*Your task*
Your result should be every line of the records below that contains the word "MODE".

*Supplied records*
════════════════════

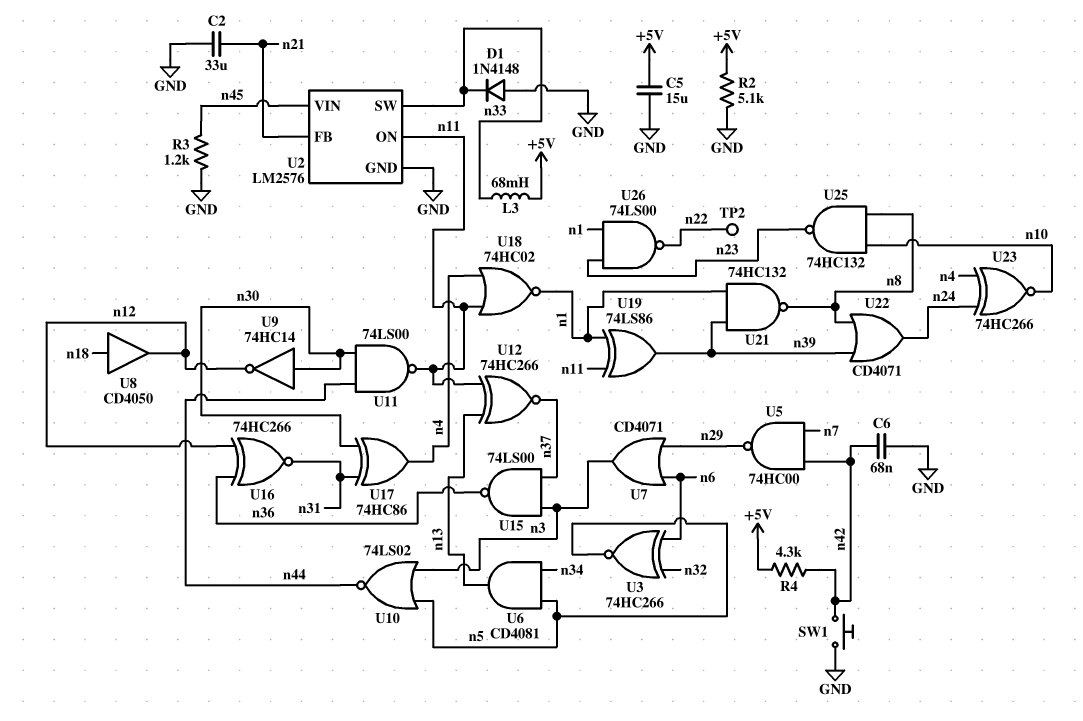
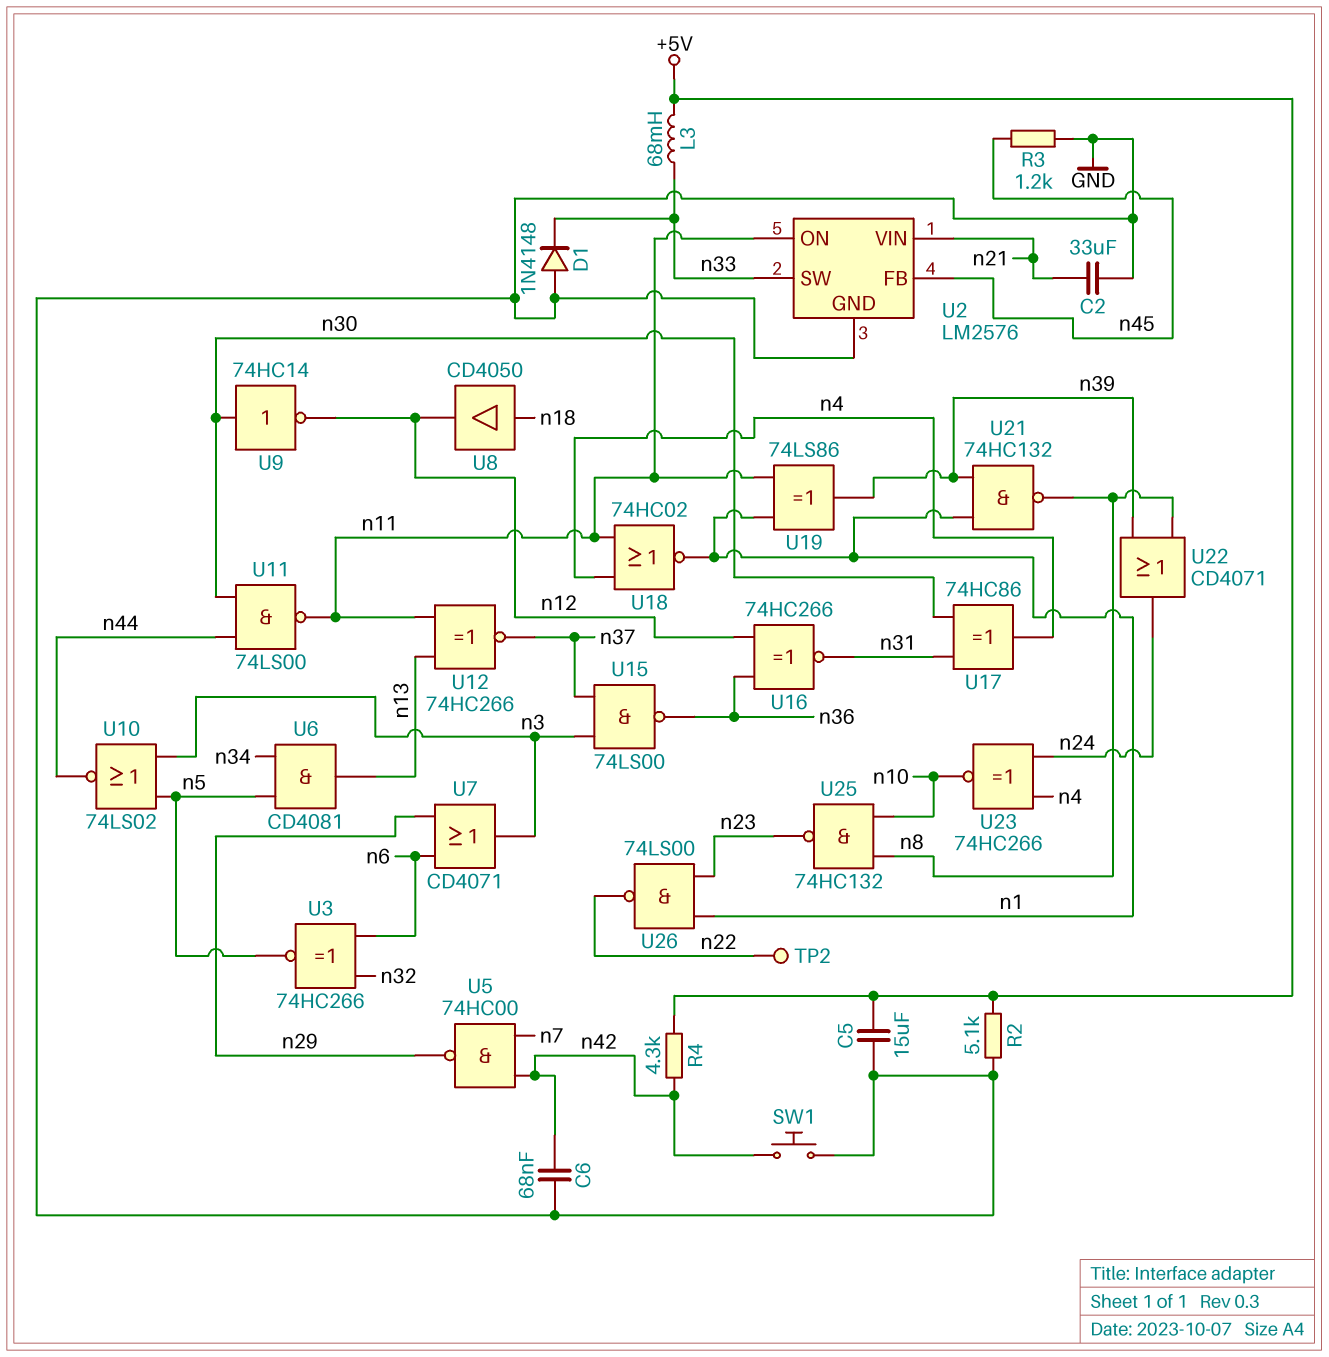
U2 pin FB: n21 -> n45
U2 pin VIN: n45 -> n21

════════════════════

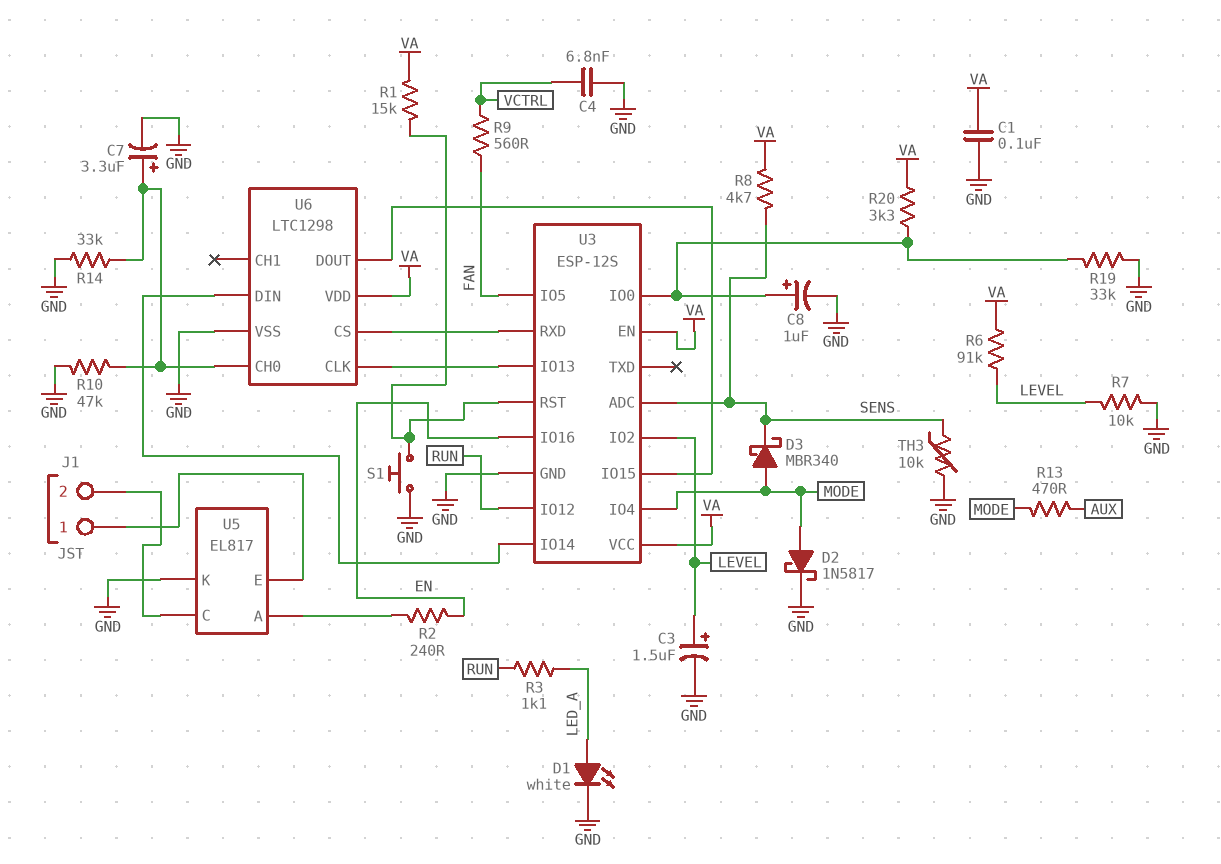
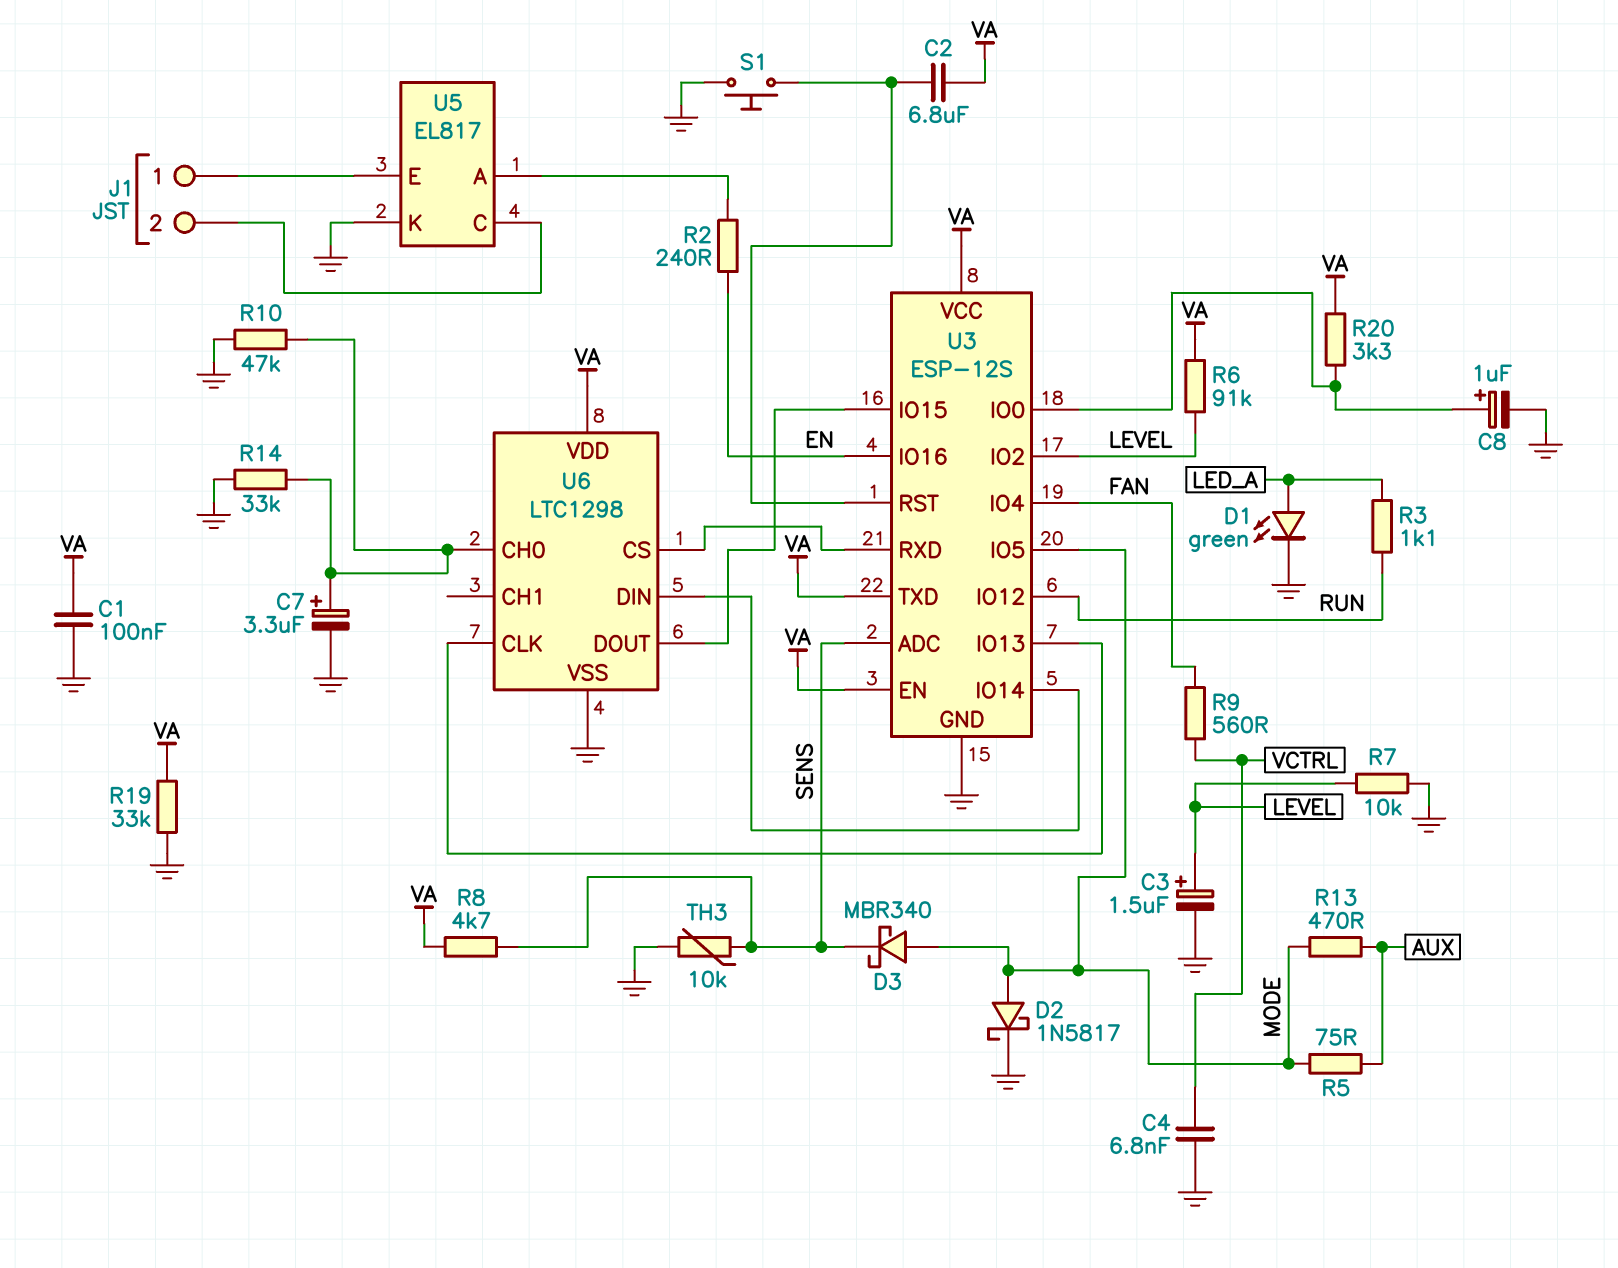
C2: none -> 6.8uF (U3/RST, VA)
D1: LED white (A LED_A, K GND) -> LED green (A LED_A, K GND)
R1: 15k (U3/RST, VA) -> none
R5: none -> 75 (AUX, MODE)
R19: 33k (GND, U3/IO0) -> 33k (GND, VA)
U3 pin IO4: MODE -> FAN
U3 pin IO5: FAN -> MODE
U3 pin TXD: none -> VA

════════════════════

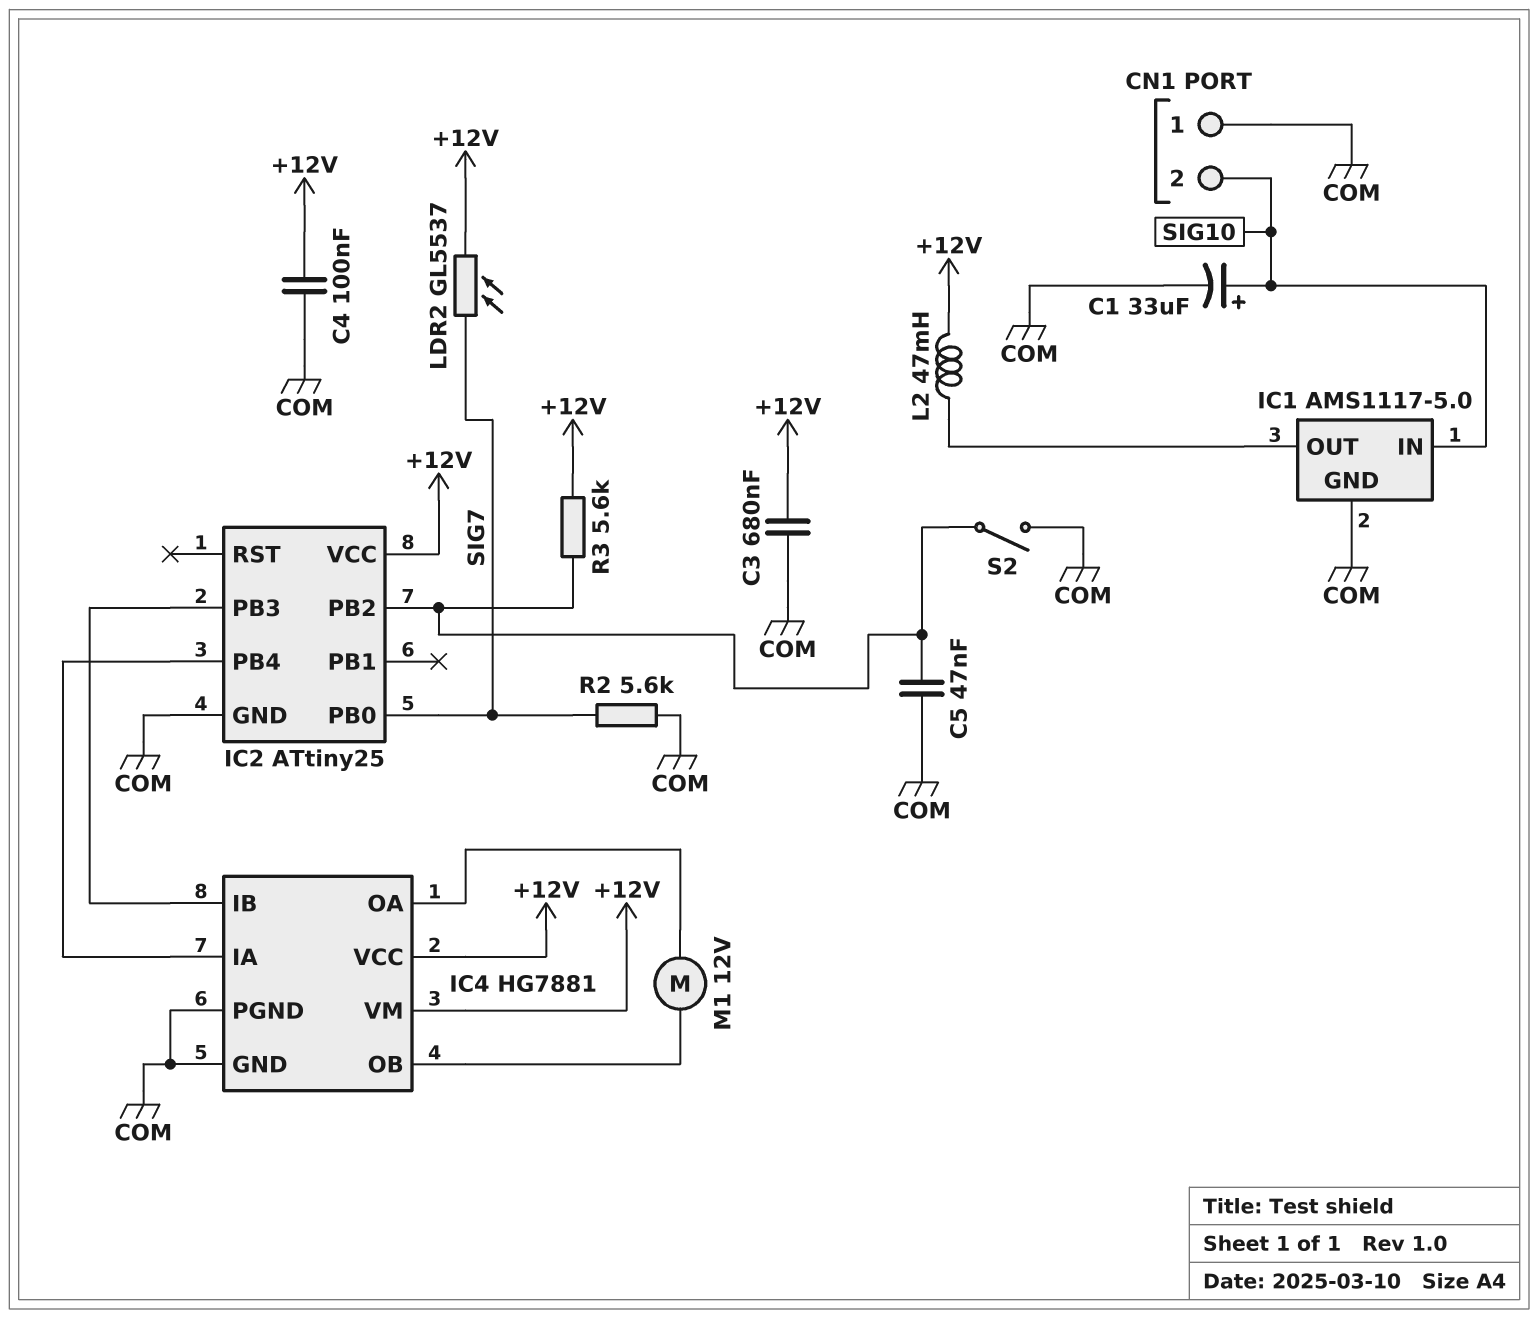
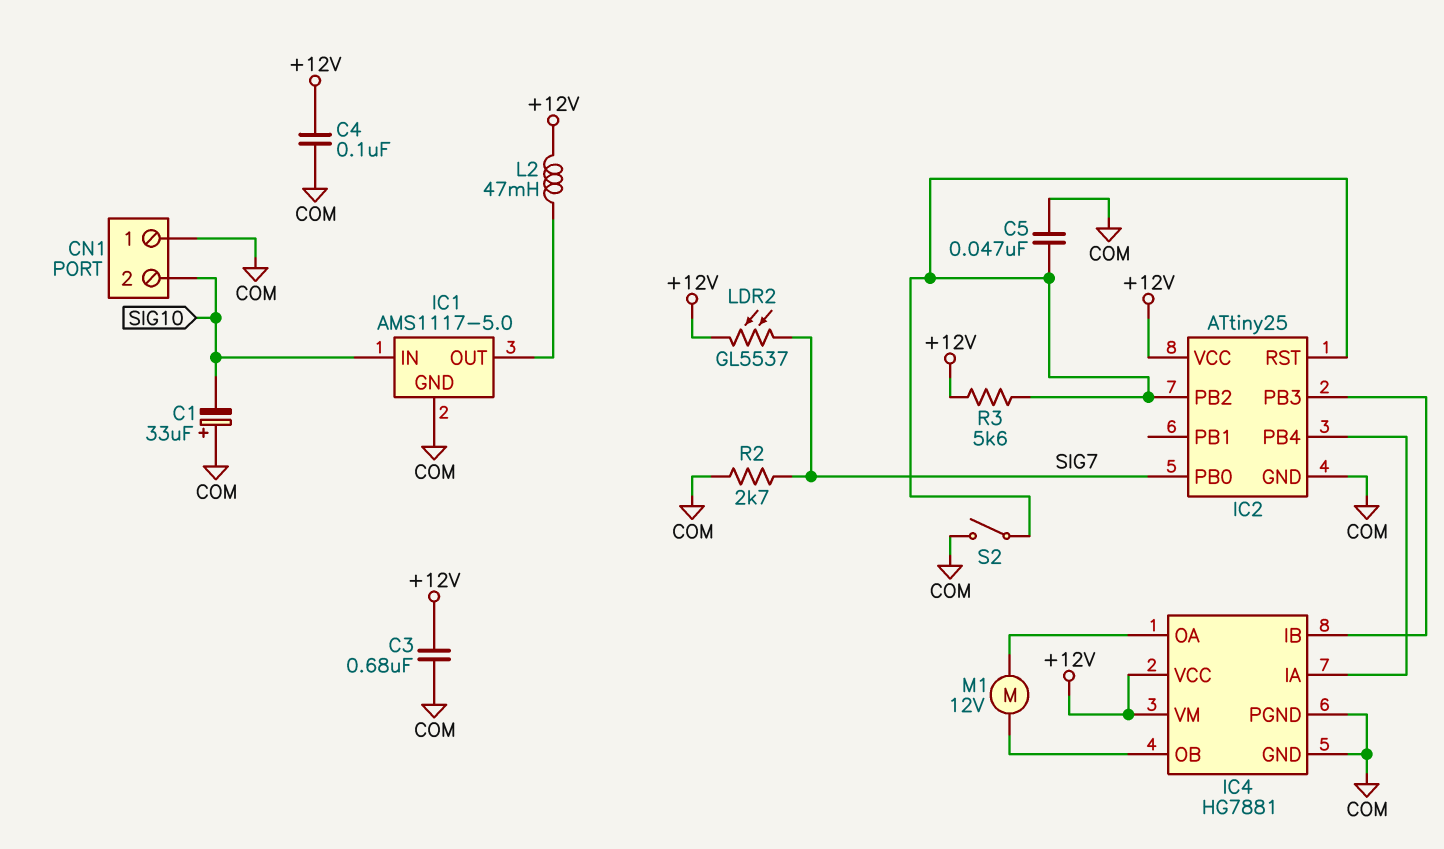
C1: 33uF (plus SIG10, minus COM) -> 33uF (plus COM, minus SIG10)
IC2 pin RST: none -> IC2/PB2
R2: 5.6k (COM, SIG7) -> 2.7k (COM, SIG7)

════════════════════

*Response for this exercise*
R5: none -> 75 (AUX, MODE)
U3 pin IO4: MODE -> FAN
U3 pin IO5: FAN -> MODE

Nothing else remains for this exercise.